*Exercise requirements:*
In the entries below, how many lines contain the string "mark"? Reply with the number alone.
***** Entries shown
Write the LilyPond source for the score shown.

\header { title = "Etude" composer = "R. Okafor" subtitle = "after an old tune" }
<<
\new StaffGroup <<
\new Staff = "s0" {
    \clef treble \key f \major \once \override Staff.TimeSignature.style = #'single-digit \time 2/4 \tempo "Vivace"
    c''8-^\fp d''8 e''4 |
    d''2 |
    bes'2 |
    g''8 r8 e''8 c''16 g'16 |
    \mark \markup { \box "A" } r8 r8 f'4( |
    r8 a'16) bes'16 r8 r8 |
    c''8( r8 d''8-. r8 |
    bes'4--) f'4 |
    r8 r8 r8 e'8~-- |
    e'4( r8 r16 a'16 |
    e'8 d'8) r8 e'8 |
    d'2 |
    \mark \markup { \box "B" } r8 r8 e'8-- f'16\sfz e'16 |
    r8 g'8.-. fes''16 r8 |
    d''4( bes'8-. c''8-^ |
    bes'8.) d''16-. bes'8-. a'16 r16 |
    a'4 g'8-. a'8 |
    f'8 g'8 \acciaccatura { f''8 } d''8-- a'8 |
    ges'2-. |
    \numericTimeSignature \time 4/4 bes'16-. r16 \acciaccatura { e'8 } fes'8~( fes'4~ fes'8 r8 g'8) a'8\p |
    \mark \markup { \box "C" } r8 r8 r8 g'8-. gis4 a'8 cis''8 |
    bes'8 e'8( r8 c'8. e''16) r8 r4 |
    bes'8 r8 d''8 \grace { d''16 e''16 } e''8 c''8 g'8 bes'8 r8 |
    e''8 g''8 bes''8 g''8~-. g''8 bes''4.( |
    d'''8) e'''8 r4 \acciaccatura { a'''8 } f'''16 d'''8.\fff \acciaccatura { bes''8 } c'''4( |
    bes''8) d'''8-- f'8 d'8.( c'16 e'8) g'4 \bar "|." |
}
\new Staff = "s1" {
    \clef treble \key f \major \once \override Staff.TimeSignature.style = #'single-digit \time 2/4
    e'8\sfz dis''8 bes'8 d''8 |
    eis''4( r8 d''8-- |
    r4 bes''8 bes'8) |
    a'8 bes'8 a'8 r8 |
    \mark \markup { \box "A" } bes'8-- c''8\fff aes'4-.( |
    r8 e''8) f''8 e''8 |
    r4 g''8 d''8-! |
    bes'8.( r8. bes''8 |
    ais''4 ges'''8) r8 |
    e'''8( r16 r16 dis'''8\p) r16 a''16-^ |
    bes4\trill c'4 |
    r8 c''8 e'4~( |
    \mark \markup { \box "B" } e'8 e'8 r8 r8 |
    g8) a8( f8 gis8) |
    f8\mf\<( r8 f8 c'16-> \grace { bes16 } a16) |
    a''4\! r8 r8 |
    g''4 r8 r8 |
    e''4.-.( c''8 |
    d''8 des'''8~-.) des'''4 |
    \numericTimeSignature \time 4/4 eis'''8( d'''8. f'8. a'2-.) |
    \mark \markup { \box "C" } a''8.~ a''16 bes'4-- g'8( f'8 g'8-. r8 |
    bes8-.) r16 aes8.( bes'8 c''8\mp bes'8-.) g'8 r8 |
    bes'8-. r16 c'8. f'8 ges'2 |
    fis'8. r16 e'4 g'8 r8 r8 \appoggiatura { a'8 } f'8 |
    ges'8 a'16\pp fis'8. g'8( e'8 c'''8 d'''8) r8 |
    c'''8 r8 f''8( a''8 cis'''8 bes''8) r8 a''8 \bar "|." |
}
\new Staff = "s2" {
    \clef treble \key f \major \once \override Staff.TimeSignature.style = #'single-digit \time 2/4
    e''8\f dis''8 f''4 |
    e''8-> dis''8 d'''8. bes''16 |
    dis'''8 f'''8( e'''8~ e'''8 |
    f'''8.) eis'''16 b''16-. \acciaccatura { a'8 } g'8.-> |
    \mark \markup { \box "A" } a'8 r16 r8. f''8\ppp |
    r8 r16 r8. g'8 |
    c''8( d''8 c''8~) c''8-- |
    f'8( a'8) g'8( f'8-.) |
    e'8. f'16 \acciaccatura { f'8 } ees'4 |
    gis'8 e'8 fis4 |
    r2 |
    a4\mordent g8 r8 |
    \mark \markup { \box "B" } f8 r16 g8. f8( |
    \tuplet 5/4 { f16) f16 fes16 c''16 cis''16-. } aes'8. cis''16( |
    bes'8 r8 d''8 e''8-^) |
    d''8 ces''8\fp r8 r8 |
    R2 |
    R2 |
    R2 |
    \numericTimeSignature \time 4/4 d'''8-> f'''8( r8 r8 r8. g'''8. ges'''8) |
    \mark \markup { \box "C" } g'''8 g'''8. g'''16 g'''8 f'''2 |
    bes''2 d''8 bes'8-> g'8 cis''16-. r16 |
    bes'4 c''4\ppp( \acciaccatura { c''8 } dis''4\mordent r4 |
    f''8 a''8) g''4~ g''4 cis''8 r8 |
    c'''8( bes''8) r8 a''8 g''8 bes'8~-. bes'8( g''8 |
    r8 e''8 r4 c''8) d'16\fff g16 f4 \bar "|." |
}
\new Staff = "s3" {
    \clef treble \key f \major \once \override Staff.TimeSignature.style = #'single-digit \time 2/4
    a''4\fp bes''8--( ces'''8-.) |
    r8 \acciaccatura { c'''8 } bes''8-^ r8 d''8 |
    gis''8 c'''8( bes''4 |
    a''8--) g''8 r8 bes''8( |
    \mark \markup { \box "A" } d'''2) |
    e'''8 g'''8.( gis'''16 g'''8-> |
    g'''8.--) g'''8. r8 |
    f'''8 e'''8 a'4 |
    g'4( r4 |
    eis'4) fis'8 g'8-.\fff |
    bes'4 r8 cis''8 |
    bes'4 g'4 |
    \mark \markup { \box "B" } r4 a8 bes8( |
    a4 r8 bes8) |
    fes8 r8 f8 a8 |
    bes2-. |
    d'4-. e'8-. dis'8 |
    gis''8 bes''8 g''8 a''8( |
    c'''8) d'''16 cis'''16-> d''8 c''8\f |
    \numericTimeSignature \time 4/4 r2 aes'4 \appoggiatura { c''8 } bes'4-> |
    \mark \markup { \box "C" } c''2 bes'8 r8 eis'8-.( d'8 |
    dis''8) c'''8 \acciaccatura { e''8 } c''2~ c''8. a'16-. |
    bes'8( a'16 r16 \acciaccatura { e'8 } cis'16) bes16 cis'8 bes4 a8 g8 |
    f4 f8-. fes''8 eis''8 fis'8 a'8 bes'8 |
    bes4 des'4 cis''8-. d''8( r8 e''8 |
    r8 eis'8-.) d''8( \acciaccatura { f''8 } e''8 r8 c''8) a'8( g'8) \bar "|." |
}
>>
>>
**********
*Task solution:*
12